> _YOUR TASK_
For the data below, say how many lines contain "moved". Only the number should be given.

> _TASK INPUTS_
· · · · · · ·

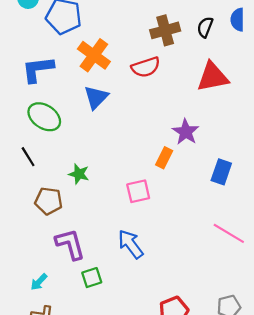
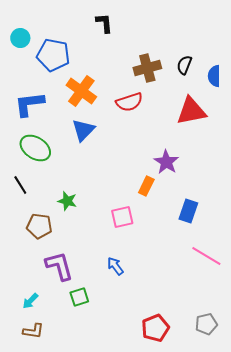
blue semicircle: (237, 20) -> (214, 76), moved
blue rectangle: (221, 172) -> (188, 211), moved
blue arrow: (131, 244) -> (115, 266), size x0.7

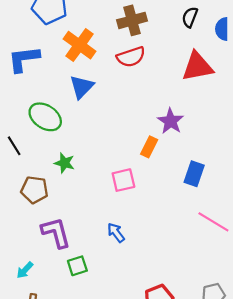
brown cross: (147, 68) -> (132, 20), moved
green ellipse: (35, 148) -> (45, 117), moved

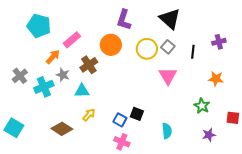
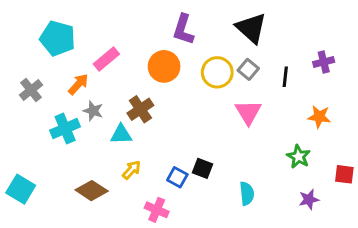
brown cross: (89, 65) -> (140, 109), moved
gray cross: (20, 76) -> (31, 90), moved
pink cross: (122, 142) -> (157, 210), moved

· · · · · · ·

> _WRITTEN ANSWER_
7